• **Your task**:
The answer must be the lines from the one containing "C9: 47uF (plus" through the last line of the data below, copied exactly, with nothing else.

(Version difference data)
○ ○ ○

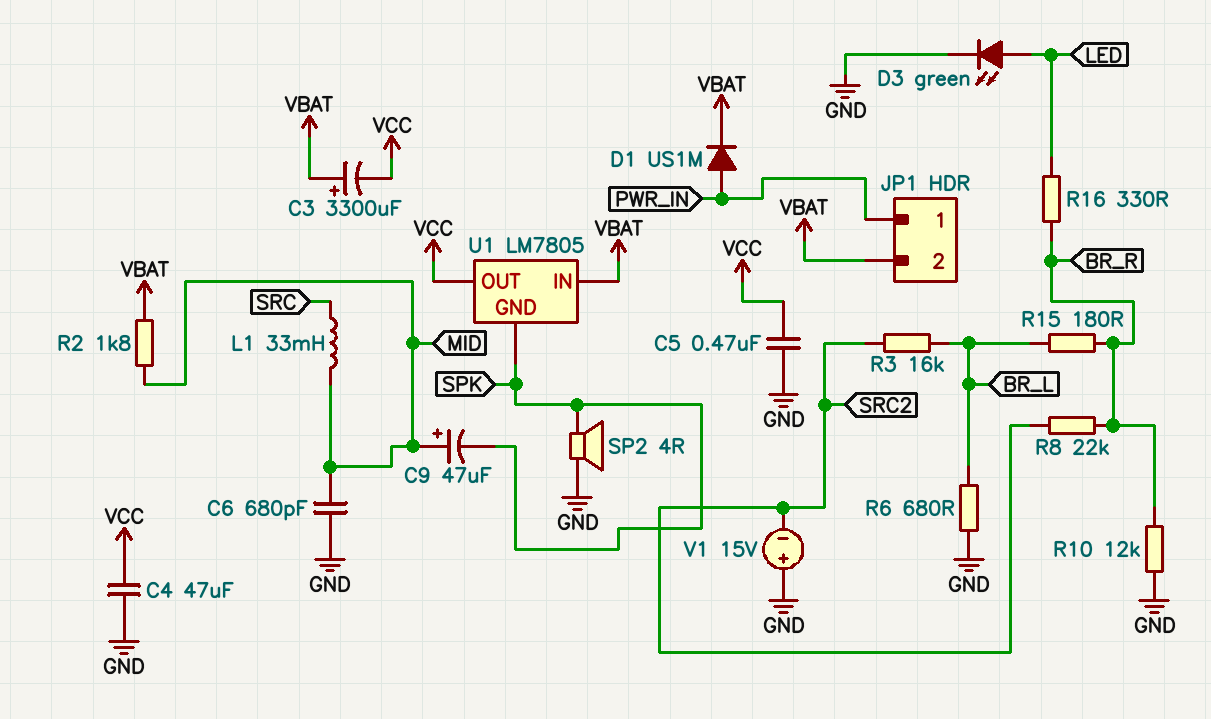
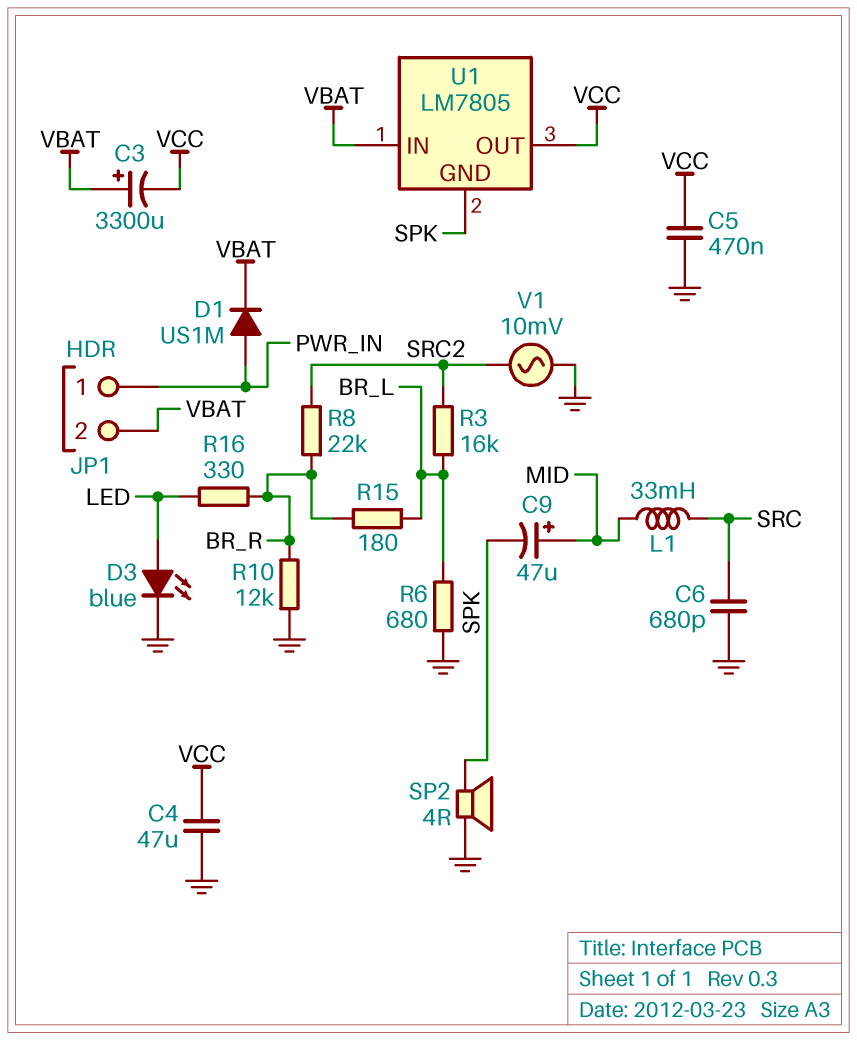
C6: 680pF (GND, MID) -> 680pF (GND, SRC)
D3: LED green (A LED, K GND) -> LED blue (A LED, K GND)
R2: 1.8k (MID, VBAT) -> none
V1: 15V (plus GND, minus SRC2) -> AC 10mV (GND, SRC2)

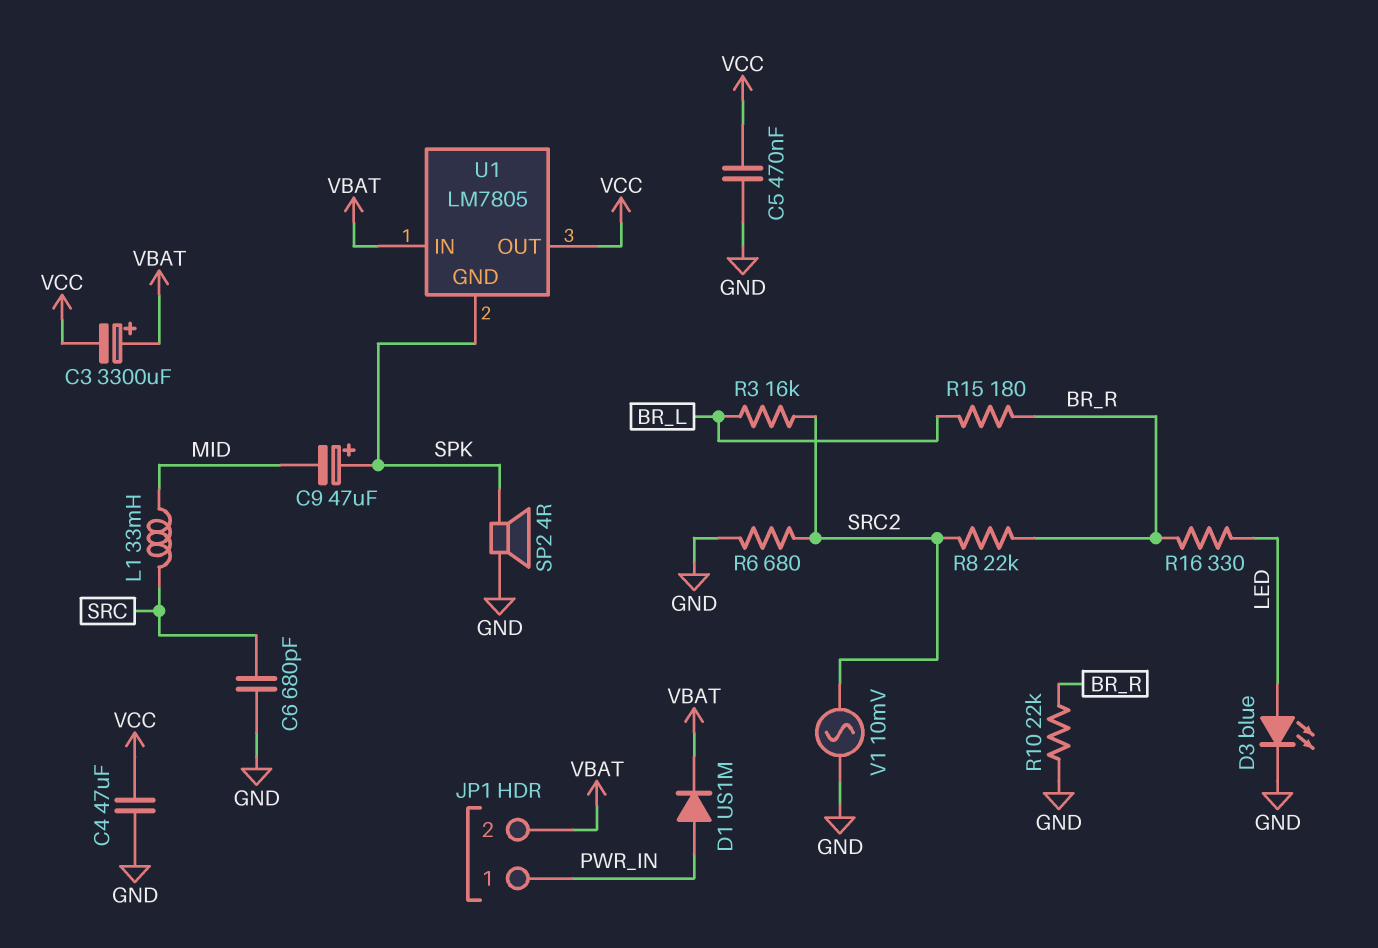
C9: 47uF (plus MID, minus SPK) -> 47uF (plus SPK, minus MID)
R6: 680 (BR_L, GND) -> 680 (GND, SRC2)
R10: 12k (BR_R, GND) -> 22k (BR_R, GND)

○ ○ ○

• **Exercise response**:
C9: 47uF (plus MID, minus SPK) -> 47uF (plus SPK, minus MID)
R6: 680 (BR_L, GND) -> 680 (GND, SRC2)
R10: 12k (BR_R, GND) -> 22k (BR_R, GND)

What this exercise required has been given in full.